Dataset items:
• • •
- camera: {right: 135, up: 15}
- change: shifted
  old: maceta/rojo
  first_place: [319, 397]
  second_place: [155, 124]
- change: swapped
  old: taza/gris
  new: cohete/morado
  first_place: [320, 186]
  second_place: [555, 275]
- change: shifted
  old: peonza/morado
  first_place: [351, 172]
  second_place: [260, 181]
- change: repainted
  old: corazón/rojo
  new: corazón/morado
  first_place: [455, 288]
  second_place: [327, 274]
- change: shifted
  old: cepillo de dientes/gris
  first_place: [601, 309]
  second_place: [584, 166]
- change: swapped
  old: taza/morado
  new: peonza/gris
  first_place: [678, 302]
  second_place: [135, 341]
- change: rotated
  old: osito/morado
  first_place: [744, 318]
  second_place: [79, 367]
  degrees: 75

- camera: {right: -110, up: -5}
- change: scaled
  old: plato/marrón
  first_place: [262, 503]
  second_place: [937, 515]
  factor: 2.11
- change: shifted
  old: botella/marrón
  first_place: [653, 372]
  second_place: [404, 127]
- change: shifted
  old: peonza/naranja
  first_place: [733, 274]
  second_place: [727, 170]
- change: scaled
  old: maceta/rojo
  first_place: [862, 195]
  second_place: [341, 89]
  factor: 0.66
• • •
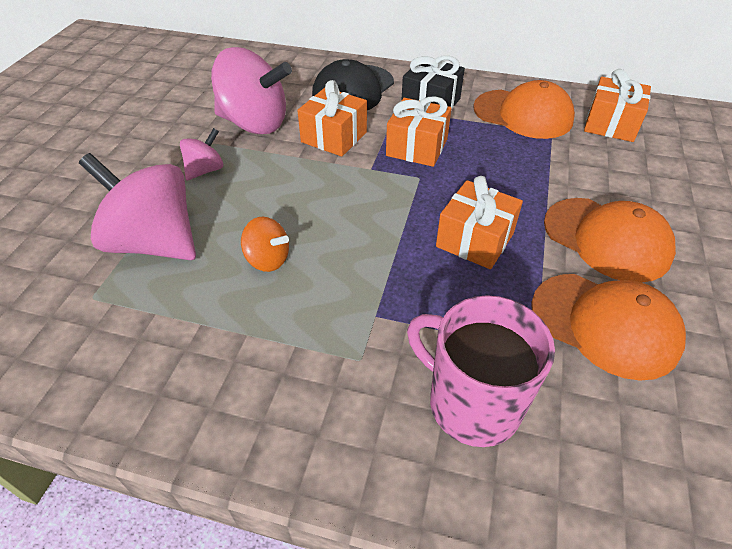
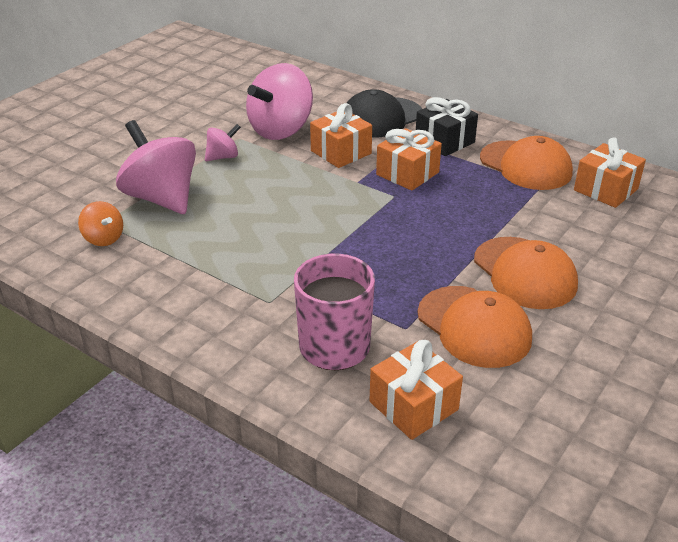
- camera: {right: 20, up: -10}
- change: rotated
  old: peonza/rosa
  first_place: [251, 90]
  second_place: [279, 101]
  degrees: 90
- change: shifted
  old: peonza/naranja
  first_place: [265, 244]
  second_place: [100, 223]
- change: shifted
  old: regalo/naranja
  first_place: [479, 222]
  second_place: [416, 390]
• • •
◆ Your instructions
From the data above, copy every line where "morado" appears.

◆ Answer to this problem
  new: cohete/morado
  old: peonza/morado
  new: corazón/morado
  old: taza/morado
  old: osito/morado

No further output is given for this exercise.